* _WHAT NEEDS TO BE DONE_
Print this span of the material below exactly: the line with "camera: 70 degrees right, 15 degrees down", the line with "blue house [531,243,564,284]", and every line between them, but nothing else.

───

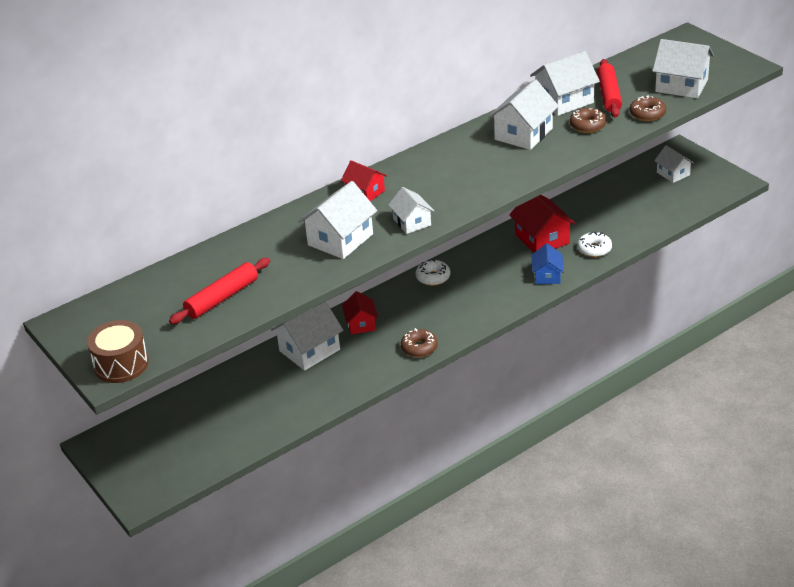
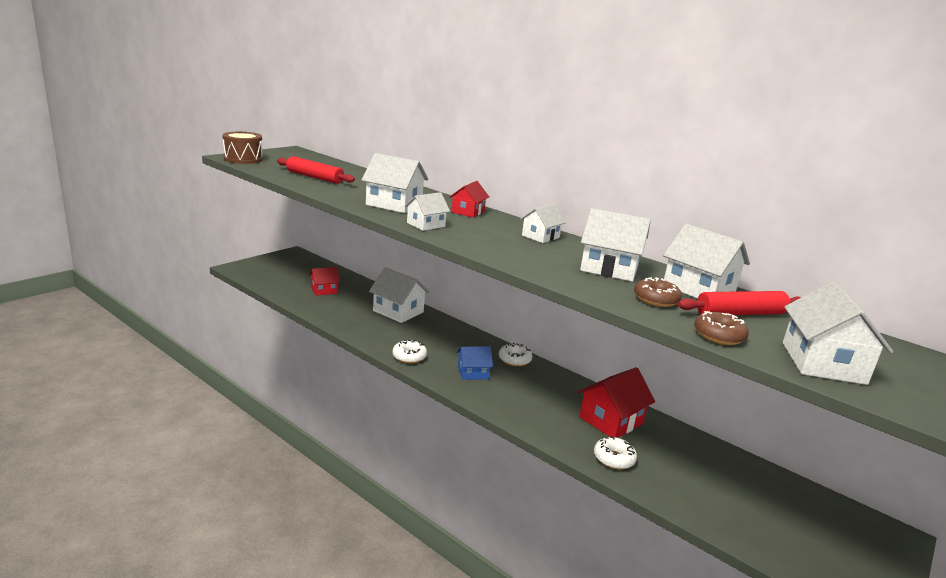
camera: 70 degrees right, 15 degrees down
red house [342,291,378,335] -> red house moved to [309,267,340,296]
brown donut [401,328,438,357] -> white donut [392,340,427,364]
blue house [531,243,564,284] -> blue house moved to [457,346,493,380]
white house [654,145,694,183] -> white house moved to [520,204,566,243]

───

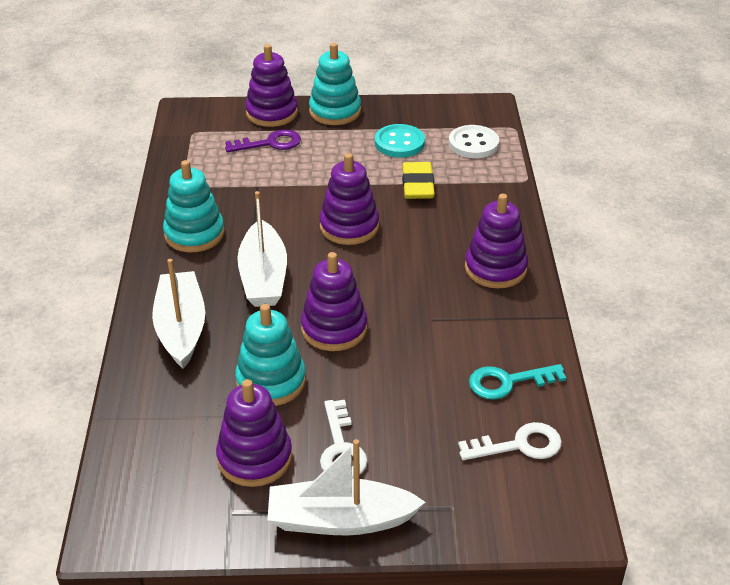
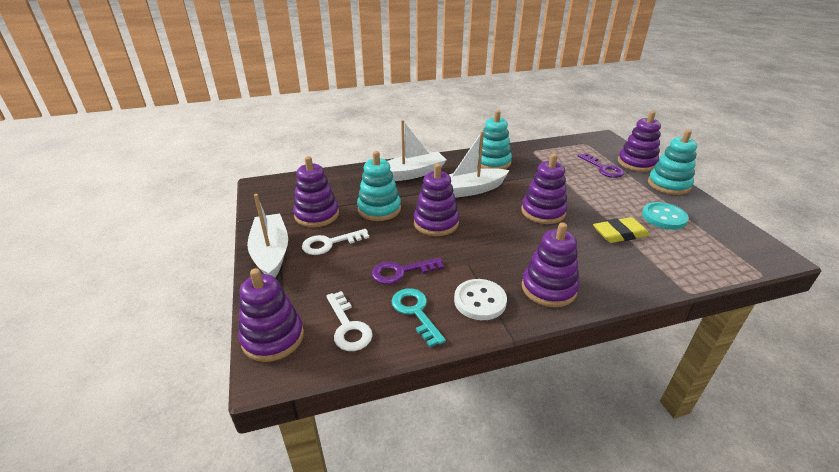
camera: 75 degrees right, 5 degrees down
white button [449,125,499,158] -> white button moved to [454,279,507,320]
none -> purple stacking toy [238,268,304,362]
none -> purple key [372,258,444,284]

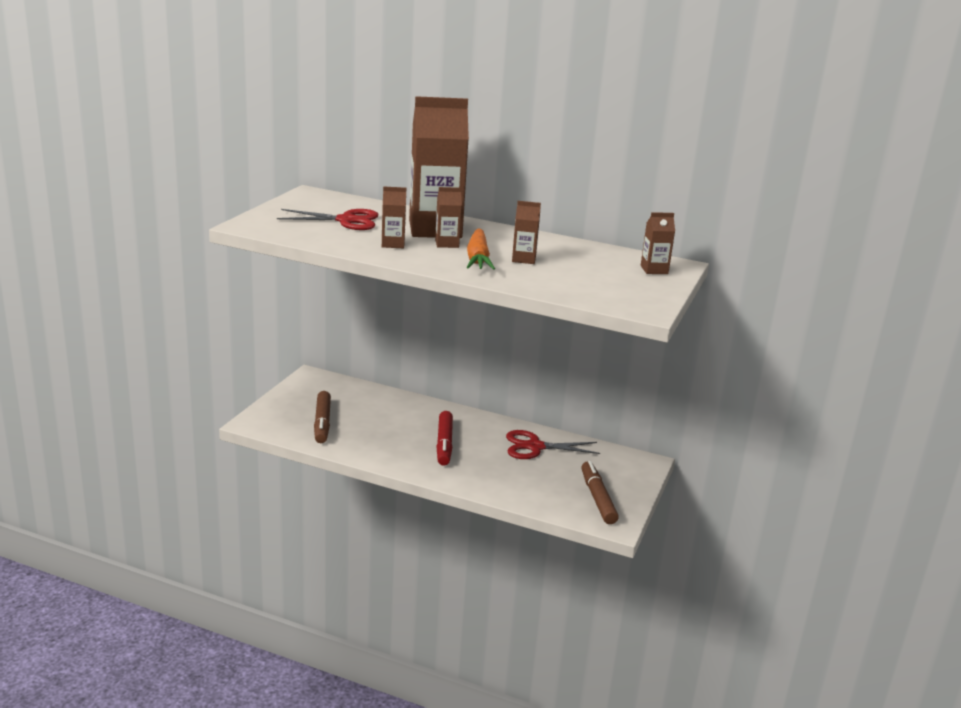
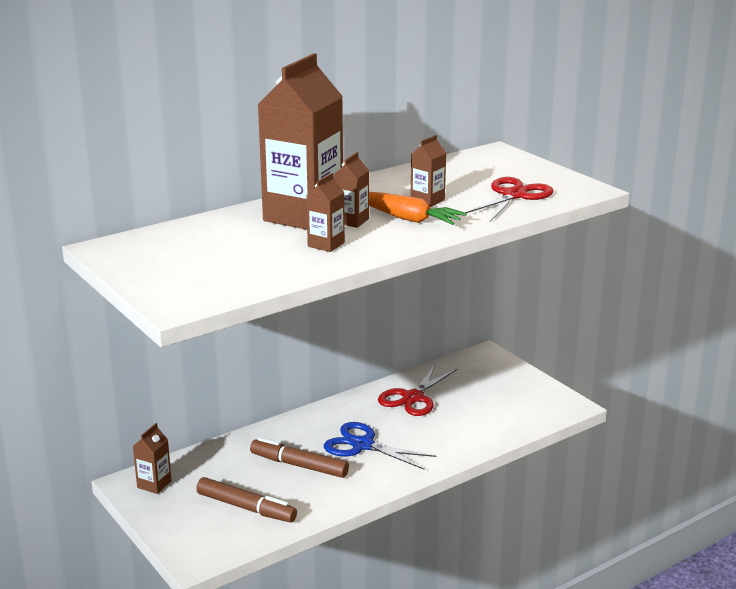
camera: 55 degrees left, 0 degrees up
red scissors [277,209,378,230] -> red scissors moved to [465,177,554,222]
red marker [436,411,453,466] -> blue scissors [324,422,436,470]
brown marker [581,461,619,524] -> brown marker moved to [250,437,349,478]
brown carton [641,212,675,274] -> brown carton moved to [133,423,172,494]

───

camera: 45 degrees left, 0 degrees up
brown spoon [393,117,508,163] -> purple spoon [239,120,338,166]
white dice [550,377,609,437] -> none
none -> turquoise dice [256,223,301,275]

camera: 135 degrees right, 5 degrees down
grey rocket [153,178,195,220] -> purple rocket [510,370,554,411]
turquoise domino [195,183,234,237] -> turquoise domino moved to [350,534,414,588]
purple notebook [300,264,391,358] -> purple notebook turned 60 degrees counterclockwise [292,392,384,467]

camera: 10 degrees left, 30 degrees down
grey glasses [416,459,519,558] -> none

───

* _EXPECTED ANSWER_
camera: 70 degrees right, 15 degrees down
red house [342,291,378,335] -> red house moved to [309,267,340,296]
brown donut [401,328,438,357] -> white donut [392,340,427,364]
blue house [531,243,564,284] -> blue house moved to [457,346,493,380]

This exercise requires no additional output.